In your copy of the entries below, keep every word exactly and leave out all images.

## Object correspondence data
++++++++++
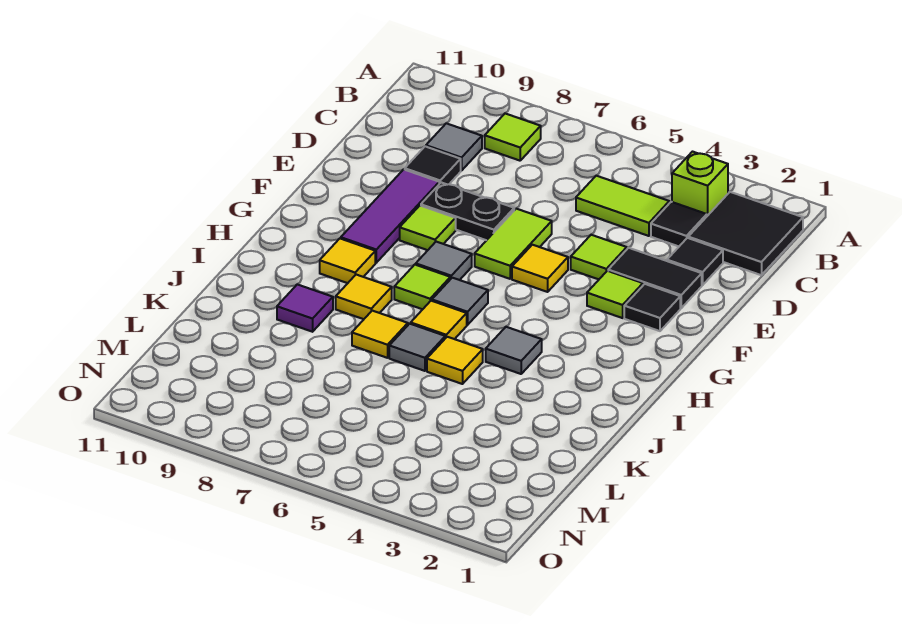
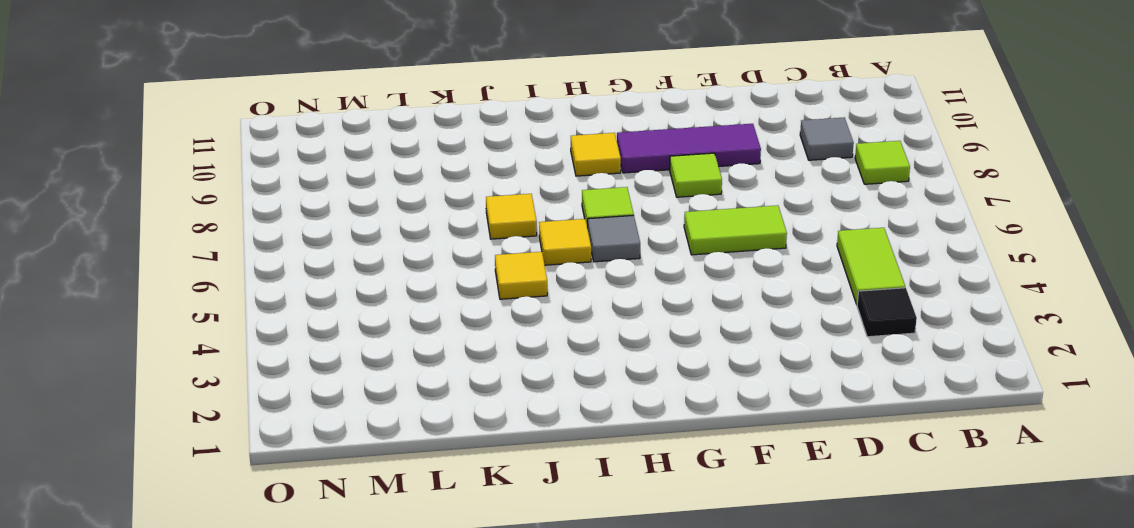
none -> black tile B1:C2 level 1
none -> lime brick B3 level 1
none -> black tile D2 level 1

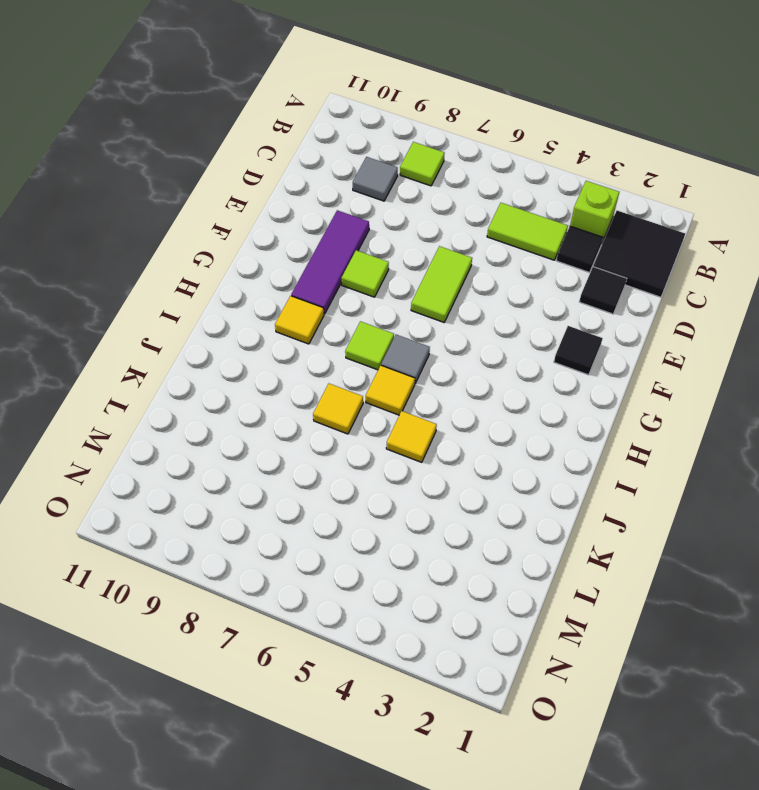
none -> black tile D9 level 1
none -> black tile E2:E3 level 1
none -> lime tile E4 level 1

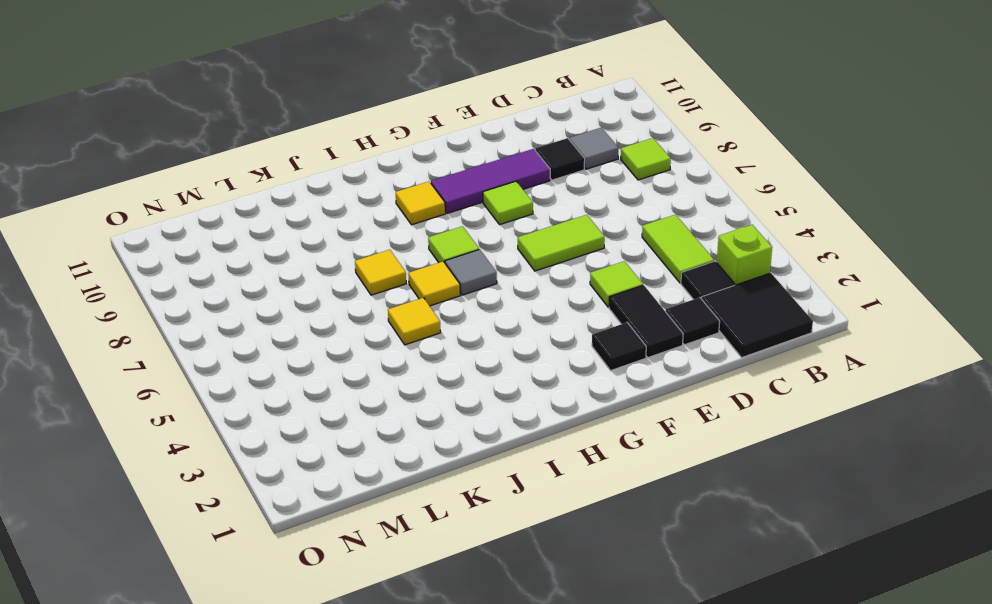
none -> black plate E7:E8 level 1
none -> lime tile F3 level 1
none -> yellow tile F5 level 1

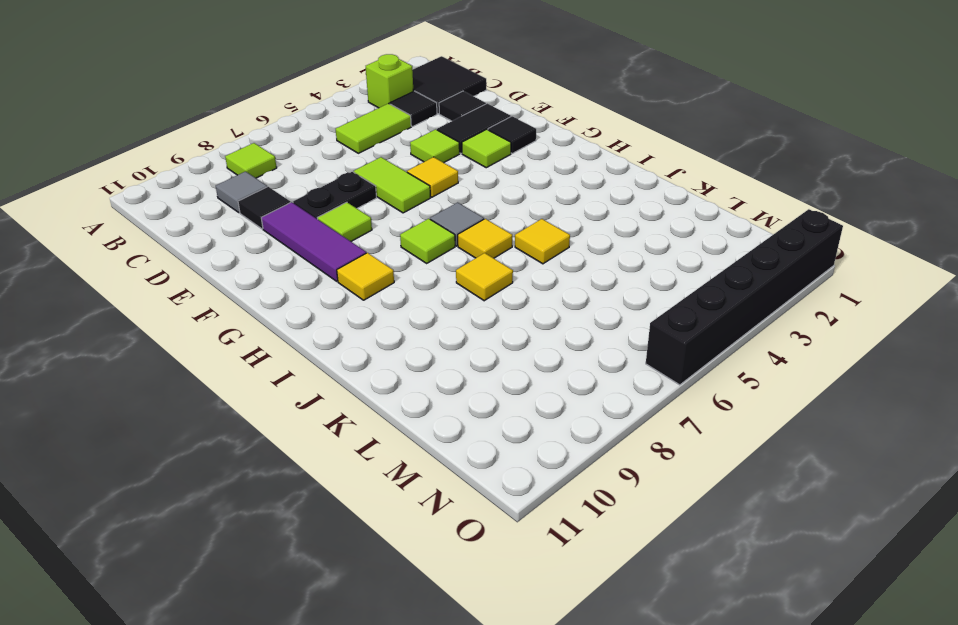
black brick O1:O6 level 1 -> none
none -> grey tile G7 level 1
none -> grey tile I4 level 1
none -> yellow tile I8 level 1

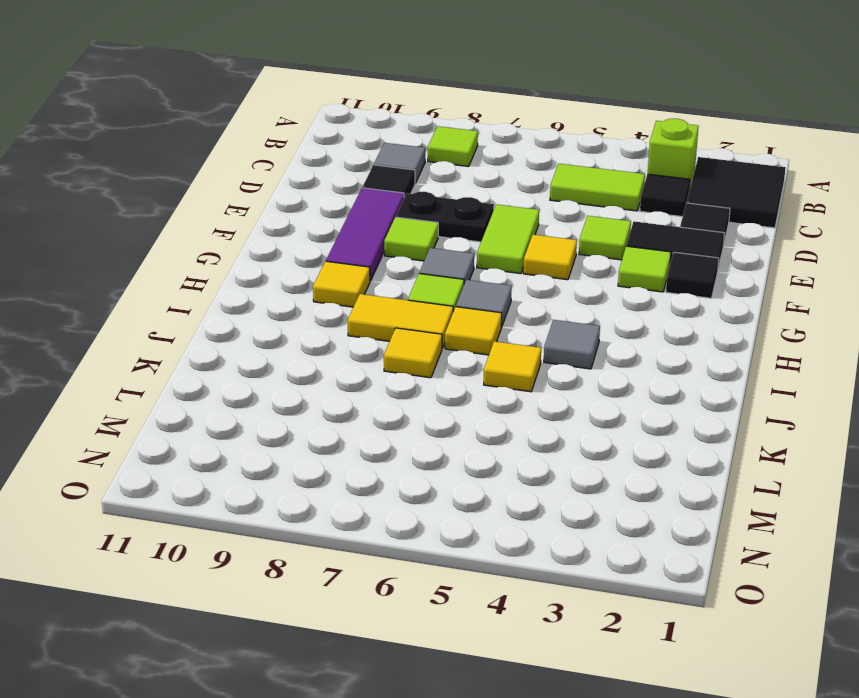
yellow tile I7:I8 level 1 -> yellow tile I8 level 1
none -> grey tile J6 level 1
none -> purple tile J9 level 1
++++++++++
## The completed task
none -> black tile B1:C2 level 1
none -> lime brick B3 level 1
none -> black tile D2 level 1

none -> black tile D9 level 1
none -> black tile E2:E3 level 1
none -> lime tile E4 level 1

none -> black plate E7:E8 level 1
none -> lime tile F3 level 1
none -> yellow tile F5 level 1

black brick O1:O6 level 1 -> none
none -> grey tile G7 level 1
none -> grey tile I4 level 1
none -> yellow tile I8 level 1

yellow tile I7:I8 level 1 -> yellow tile I8 level 1
none -> grey tile J6 level 1
none -> purple tile J9 level 1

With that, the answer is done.